** TASK INPUT follows **

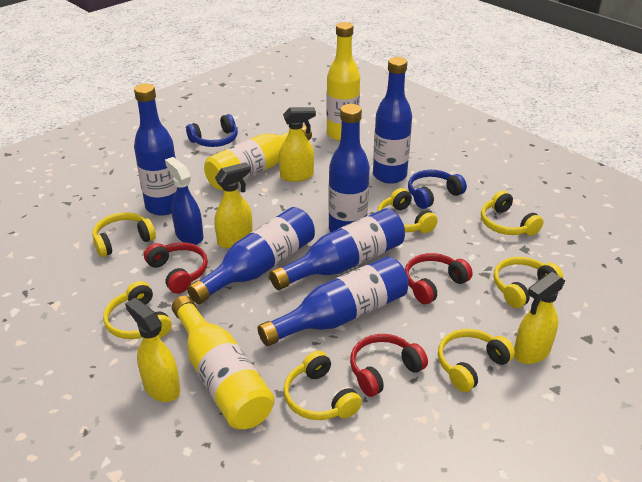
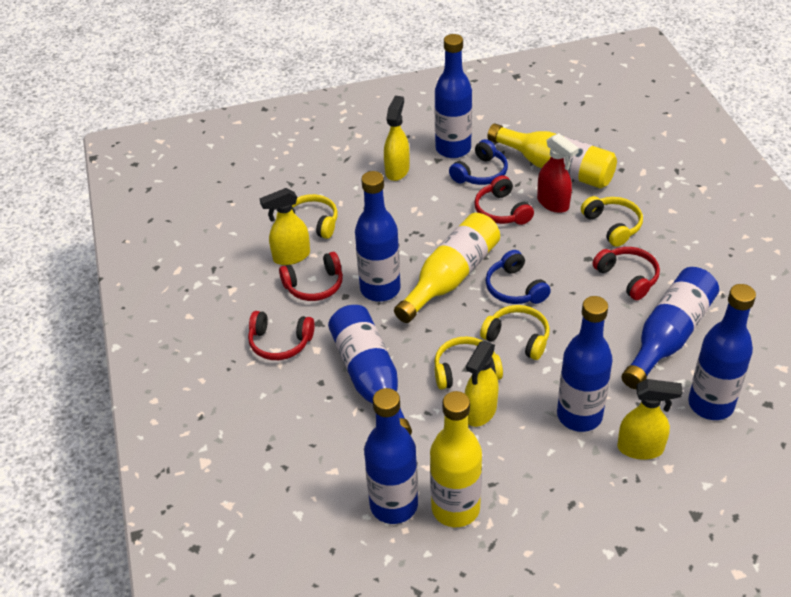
blue bottle: 6 -> 7
blue spray bottle: 1 -> 0
red headphones: 3 -> 4
red spray bottle: 0 -> 1
yellow headphones: 7 -> 4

** End of TASK INPUT **

WHAT YOU WILL DO:
Repeat all the material exactly, but keep pictures out of the copy.

PROBLEM SOLUTION:
blue bottle: 6 -> 7
blue spray bottle: 1 -> 0
red headphones: 3 -> 4
red spray bottle: 0 -> 1
yellow headphones: 7 -> 4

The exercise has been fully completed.